• **Data provided**
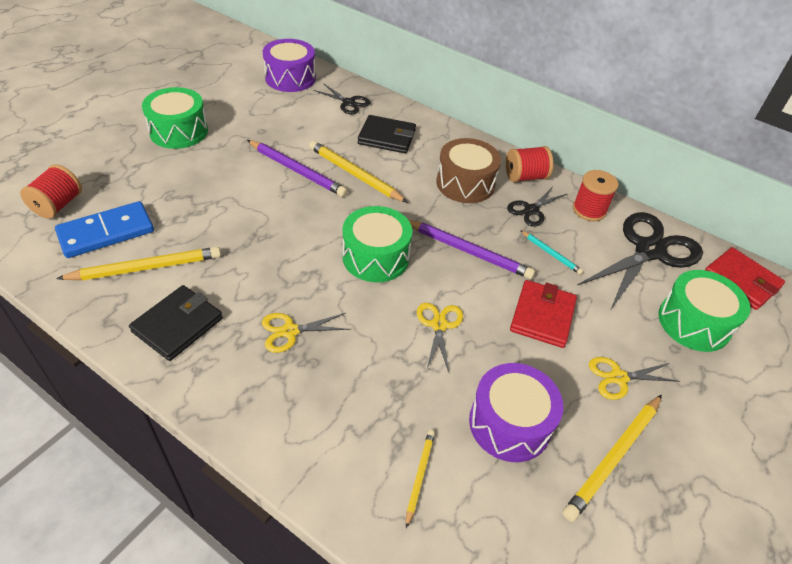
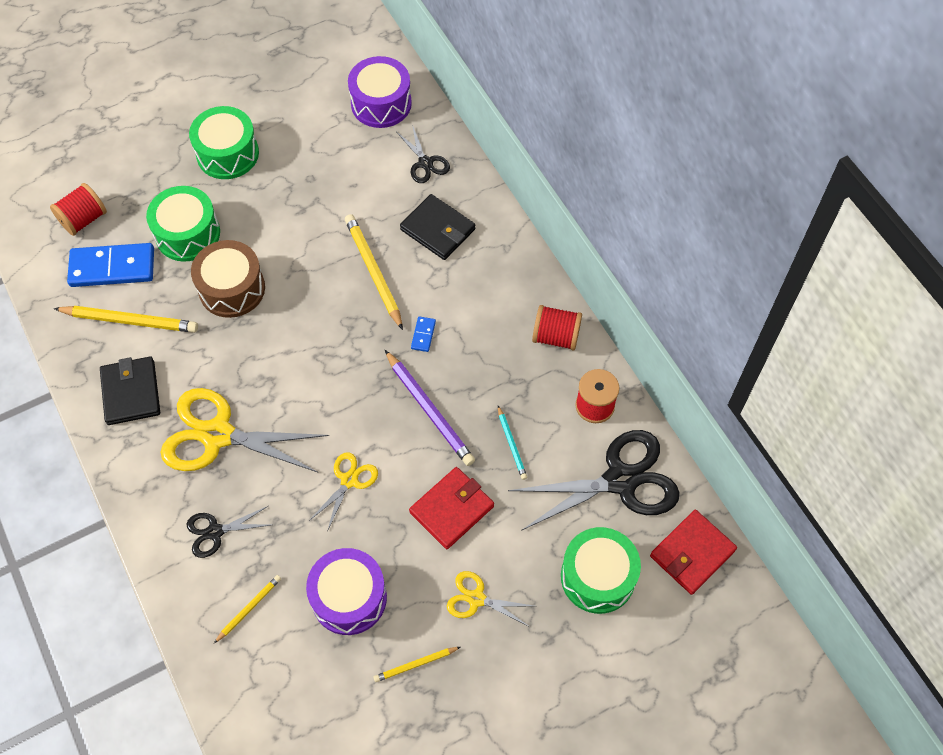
camera: 30 degrees right, 15 degrees up
(178, 325) = (131, 392): black wallet -> black wallet turned 75 degrees counterclockwise
(290, 331) = (218, 435): yellow scissors -> yellow scissors, size x1.99
(297, 170) = (318, 247): purple pencil -> none
(375, 257) = (335, 383): green drum -> green drum (188, 234)
(425, 203) = (423, 335): none -> blue domino
(465, 183) = (482, 323): brown drum -> brown drum (232, 288)
(531, 210) = (530, 383): black scissors -> black scissors (215, 532)
(613, 457) = (415, 664): yellow pencil -> yellow pencil, size x0.54
(741, 281) = (692, 553): red wallet -> red wallet turned 60 degrees clockwise

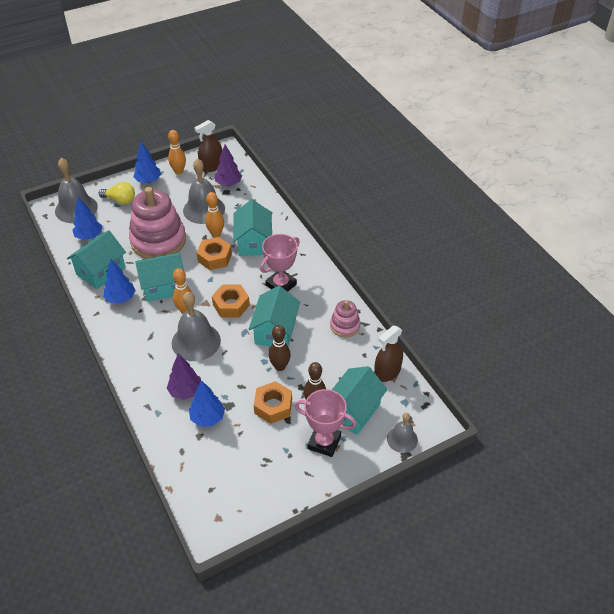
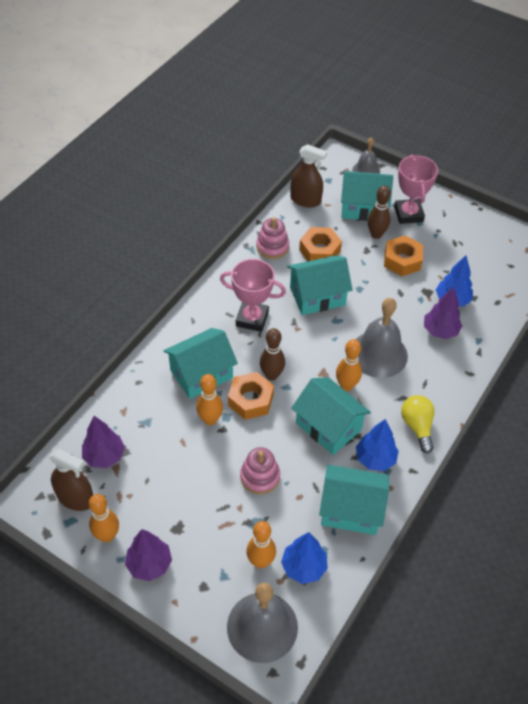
camera: 120 degrees left, 5 degrees up
(109, 221) = (260, 561): none -> orange bowling pin
(120, 200) = (211, 576): yellow light bulb -> yellow light bulb (417, 426)
(148, 181) = (149, 564): blue tree -> purple tree
(158, 241) = (260, 477): pink stacking toy -> pink stacking toy, size x0.49
(204, 209) = (172, 458): grey bell -> none
(231, 305) = (310, 348): orange nut -> orange nut (320, 250)
(280, 366) = (356, 274): brown bowling pin -> brown bowling pin (271, 375)

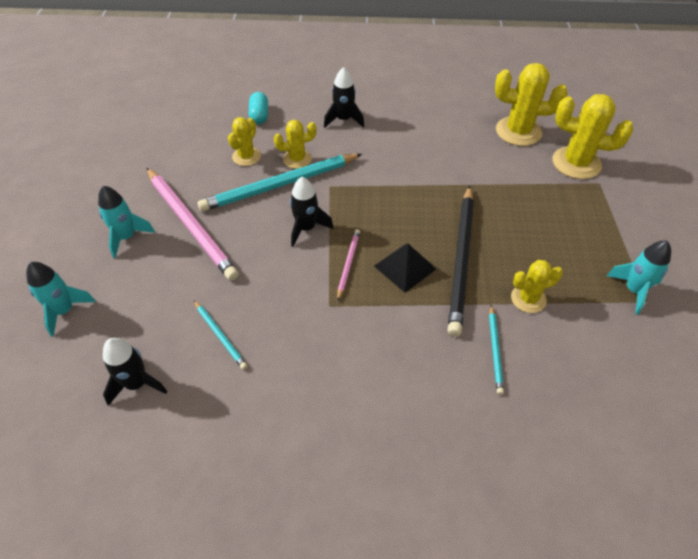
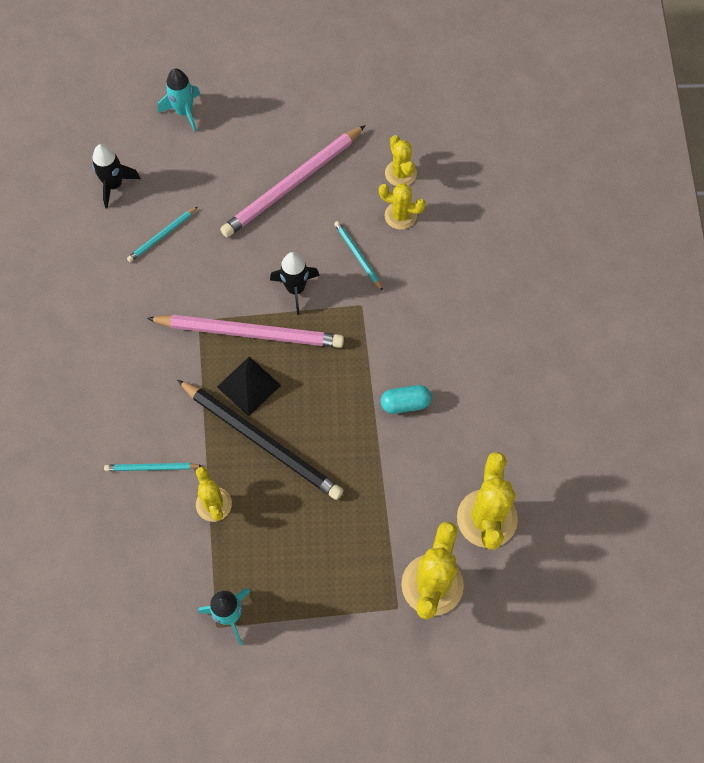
camera: 85 degrees right, 15 degrees up
(127, 237) = (272, 135): turquoise rocket -> none
(259, 115) = (476, 216): turquoise capsule -> turquoise capsule (405, 403)
(280, 185) = (358, 256): turquoise pencil -> turquoise pencil, size x0.47
(297, 159) = (402, 267): yellow cactus -> yellow cactus (400, 173)
(344, 120) = (481, 309): black rocket -> none
(348, 264) = (250, 333): pink pencil -> pink pencil, size x2.13
(461, 260) = (262, 441): black pencil -> black pencil turned 150 degrees counterclockwise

• **To do**
What are the lines above, starting at the one with "(290, 331) = (218, 435): yellow" and ending at the one with "(613, 457) = (415, 664): yellow"? Give them again exactly, and only them.

• **Worked solution**
(290, 331) = (218, 435): yellow scissors -> yellow scissors, size x1.99
(297, 170) = (318, 247): purple pencil -> none
(375, 257) = (335, 383): green drum -> green drum (188, 234)
(425, 203) = (423, 335): none -> blue domino
(465, 183) = (482, 323): brown drum -> brown drum (232, 288)
(531, 210) = (530, 383): black scissors -> black scissors (215, 532)
(613, 457) = (415, 664): yellow pencil -> yellow pencil, size x0.54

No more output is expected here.